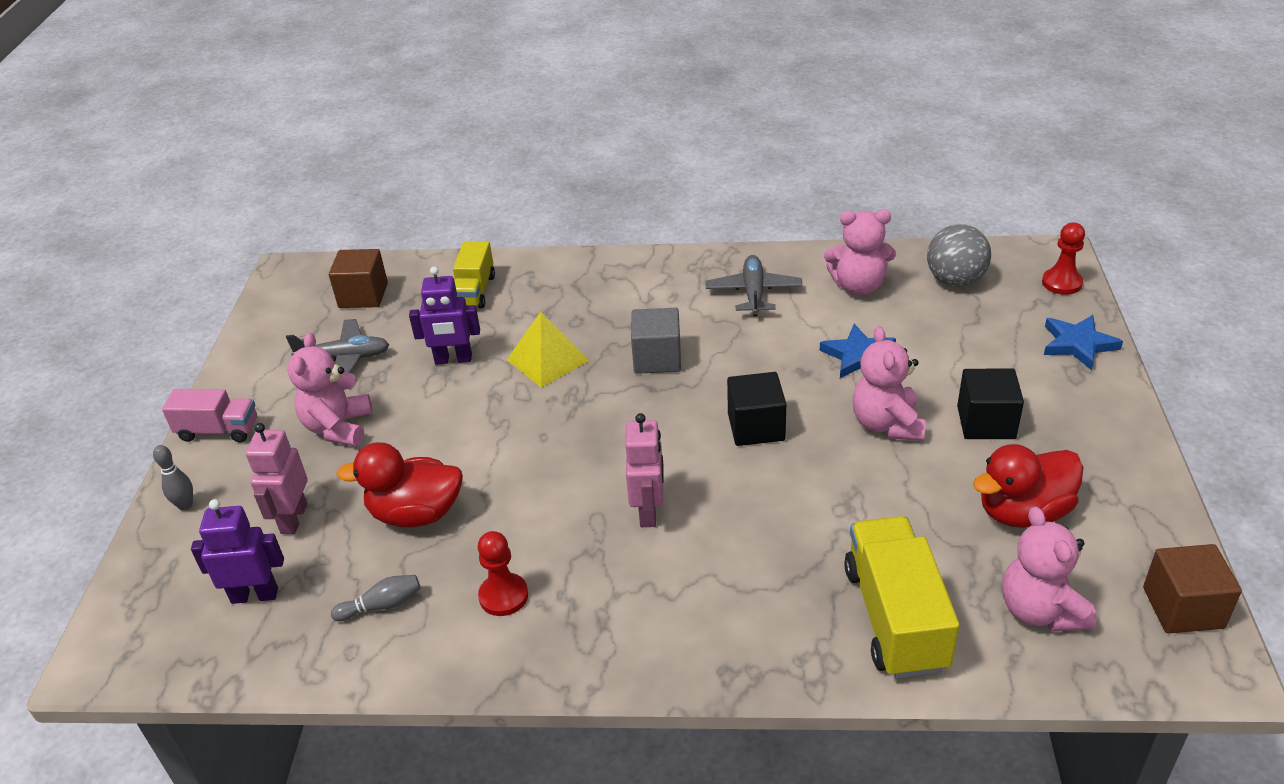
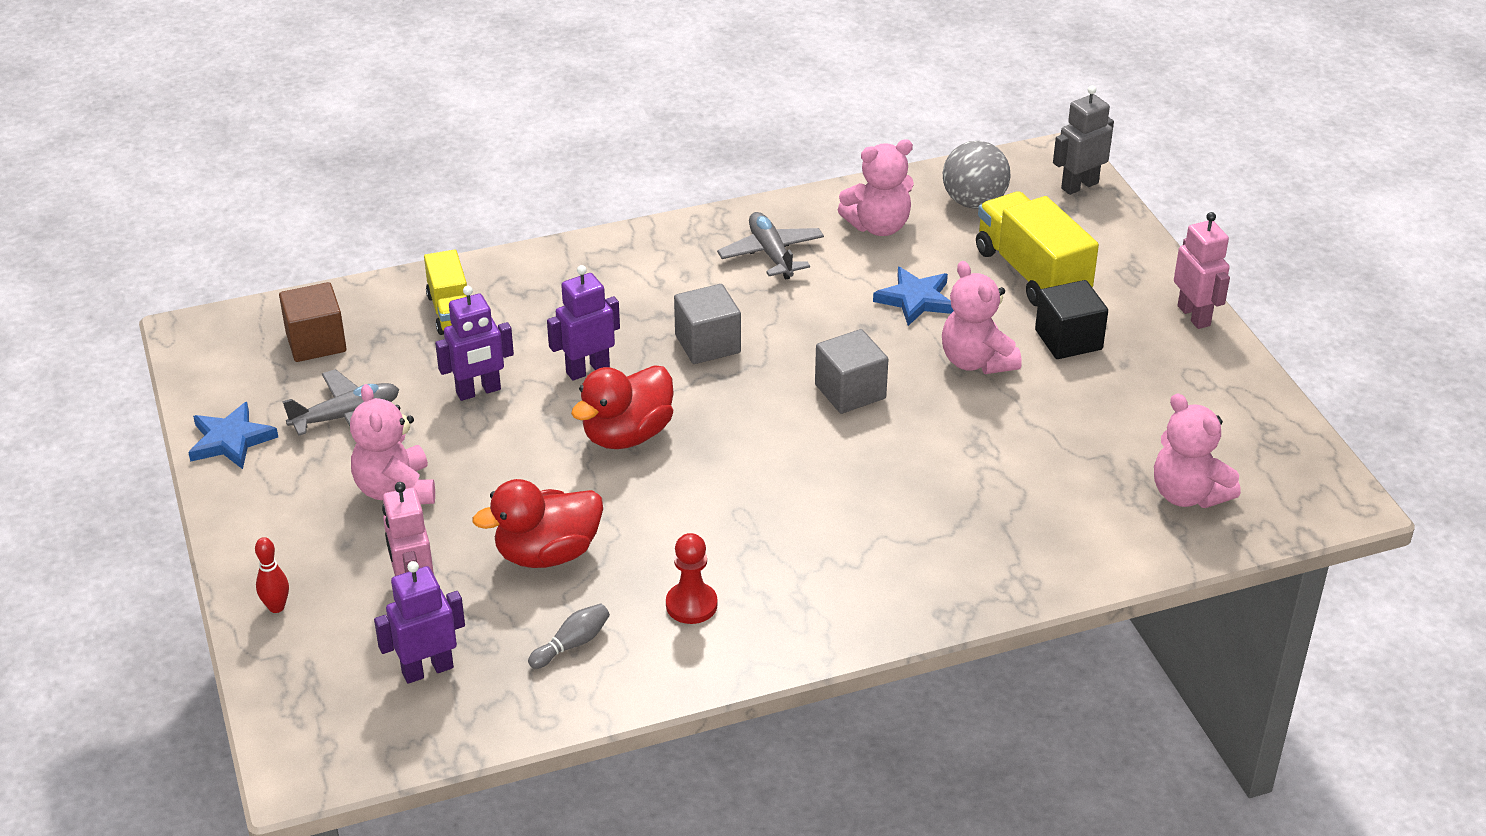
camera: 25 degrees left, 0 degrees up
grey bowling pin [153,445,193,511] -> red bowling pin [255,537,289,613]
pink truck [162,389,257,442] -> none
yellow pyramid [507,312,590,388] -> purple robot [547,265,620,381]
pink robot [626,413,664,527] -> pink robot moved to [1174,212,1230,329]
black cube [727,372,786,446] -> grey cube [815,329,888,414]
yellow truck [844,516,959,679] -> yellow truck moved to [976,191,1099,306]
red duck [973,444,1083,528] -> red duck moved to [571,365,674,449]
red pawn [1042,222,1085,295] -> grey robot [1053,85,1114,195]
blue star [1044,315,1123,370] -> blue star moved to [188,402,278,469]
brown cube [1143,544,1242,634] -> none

○ ○ ○ ○ ○

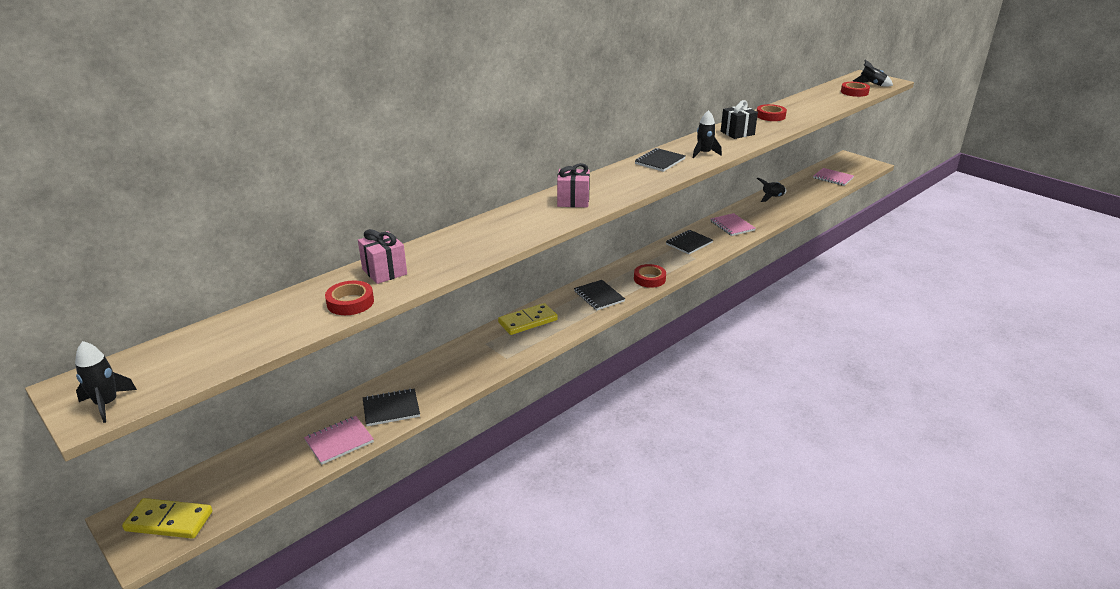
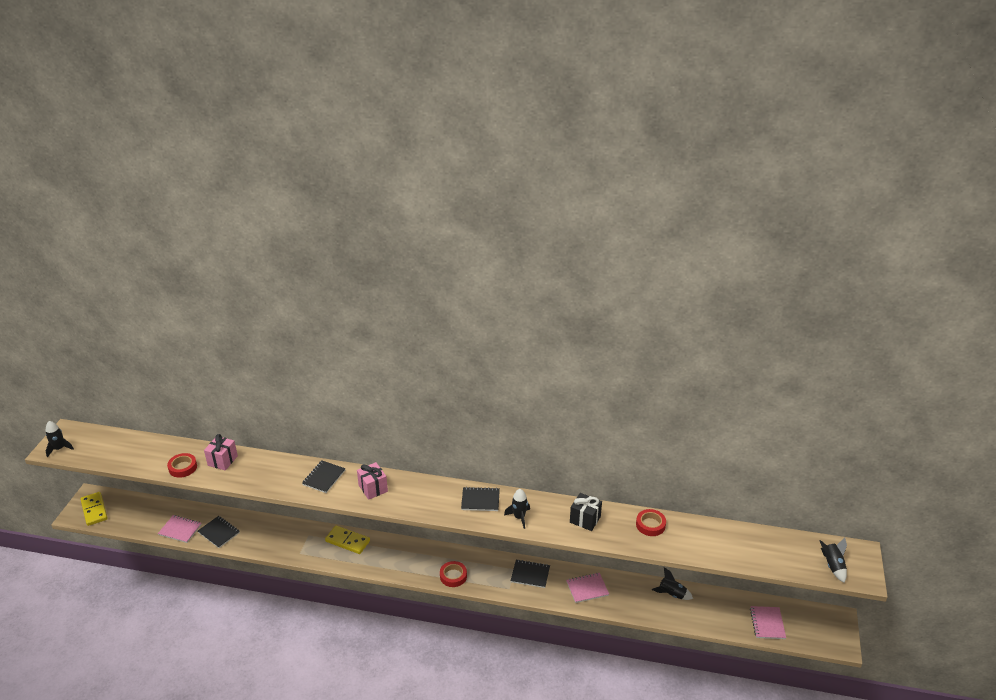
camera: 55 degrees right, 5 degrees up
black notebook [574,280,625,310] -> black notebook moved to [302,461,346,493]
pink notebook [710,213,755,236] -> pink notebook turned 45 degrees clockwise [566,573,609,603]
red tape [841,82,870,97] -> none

○ ○ ○ ○ ○

### PROBLEM DETAILS
Repeat, exactly as they stand above, the lines from the line with "camera: 25 degrees left, 0 degrees up" to the line with "yellow pyramid [507,312,590,388]", both lines included.

### EXERCISE OUTPUT
camera: 25 degrees left, 0 degrees up
grey bowling pin [153,445,193,511] -> red bowling pin [255,537,289,613]
pink truck [162,389,257,442] -> none
yellow pyramid [507,312,590,388] -> purple robot [547,265,620,381]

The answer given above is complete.